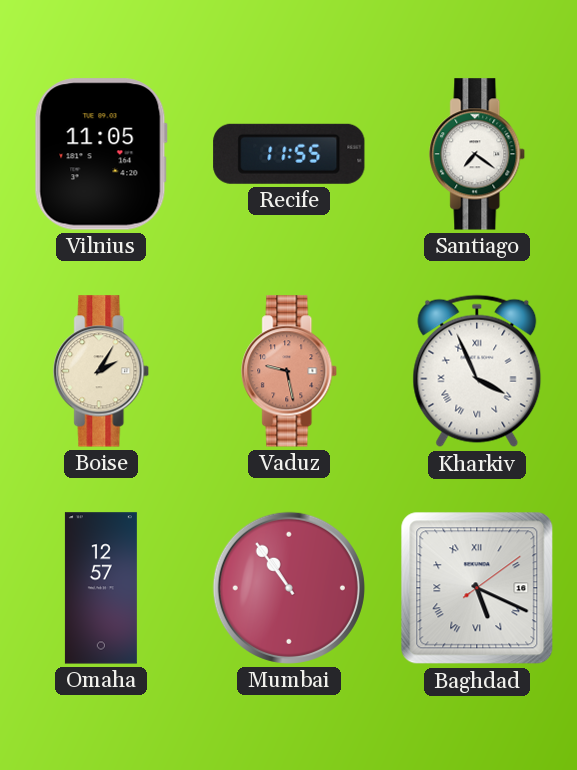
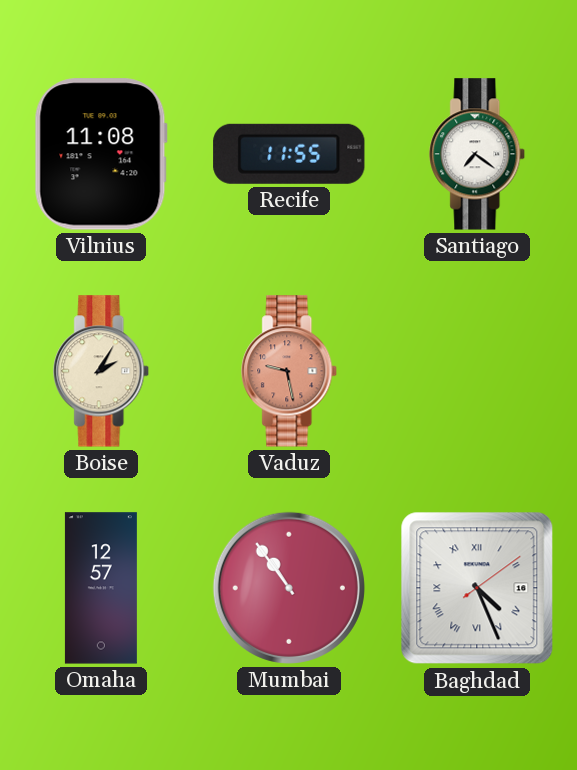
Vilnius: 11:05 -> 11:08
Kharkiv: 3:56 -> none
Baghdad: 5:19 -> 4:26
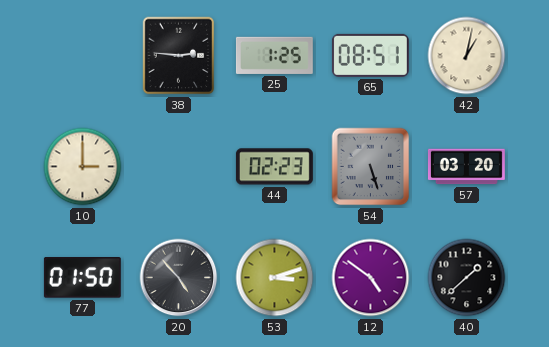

--

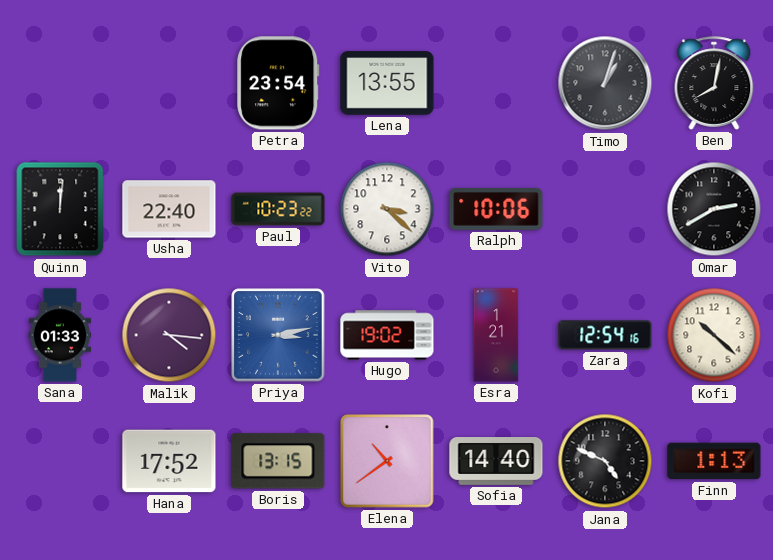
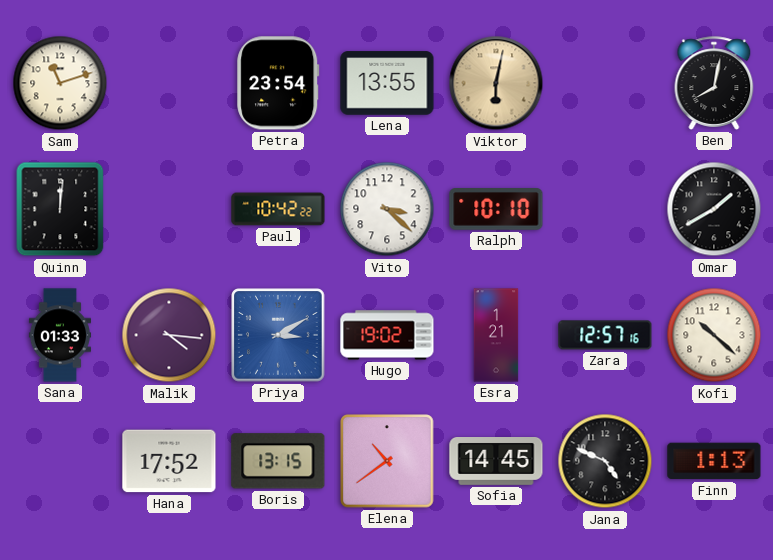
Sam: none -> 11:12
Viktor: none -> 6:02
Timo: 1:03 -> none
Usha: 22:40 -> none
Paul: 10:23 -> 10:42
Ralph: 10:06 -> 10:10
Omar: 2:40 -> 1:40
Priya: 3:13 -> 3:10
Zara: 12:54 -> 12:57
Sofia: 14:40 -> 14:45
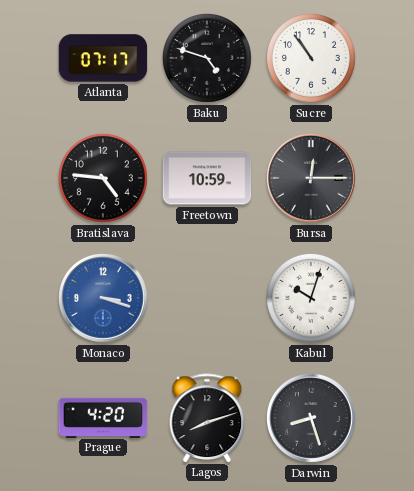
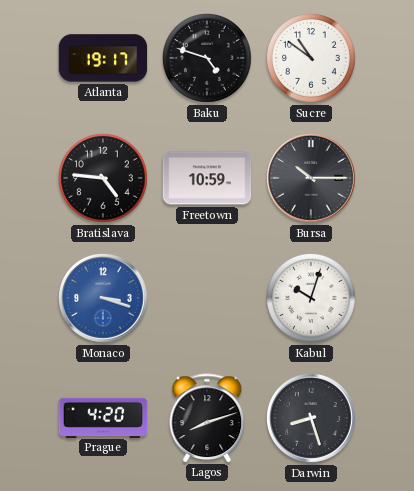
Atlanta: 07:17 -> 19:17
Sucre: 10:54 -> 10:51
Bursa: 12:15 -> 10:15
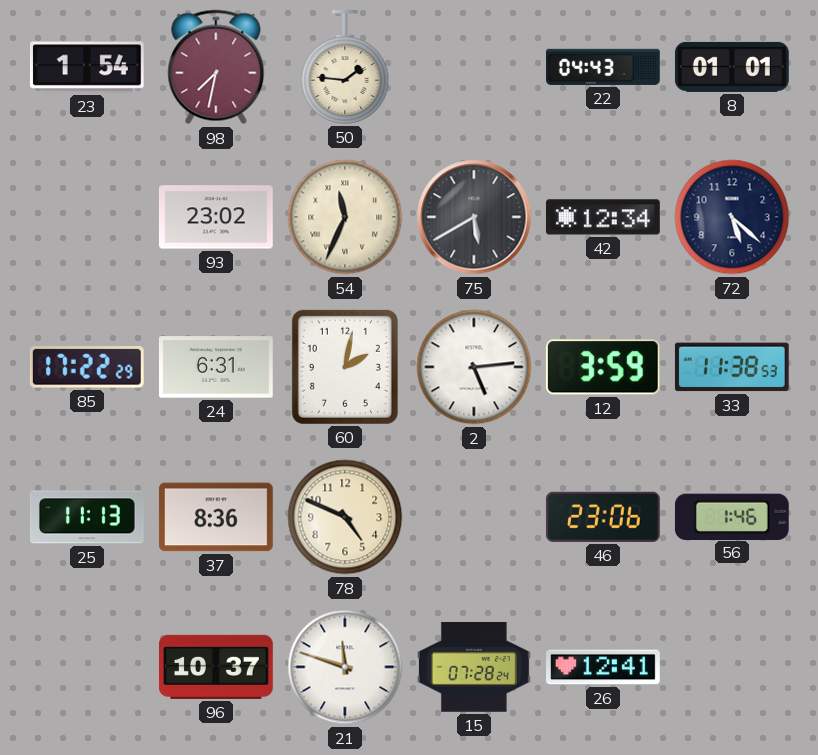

...

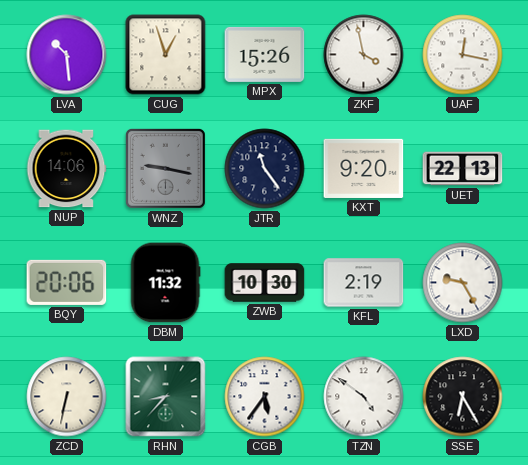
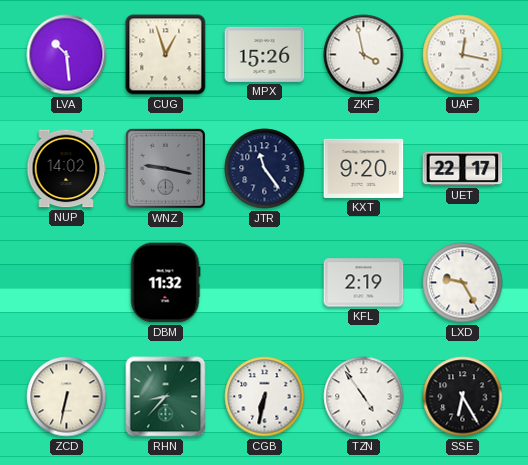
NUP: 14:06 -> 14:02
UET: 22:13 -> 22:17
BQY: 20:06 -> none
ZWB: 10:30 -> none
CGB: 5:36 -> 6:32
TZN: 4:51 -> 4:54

What is being asked: Return, unchanged, the part of the records that opens with the line containing "Vilnius: 11:05 -> 11:08" and closes with the line containing "Baghdad: 5:19 -> 4:26", including both of those lines and nothing else.

Final answer:
Vilnius: 11:05 -> 11:08
Kharkiv: 3:56 -> none
Baghdad: 5:19 -> 4:26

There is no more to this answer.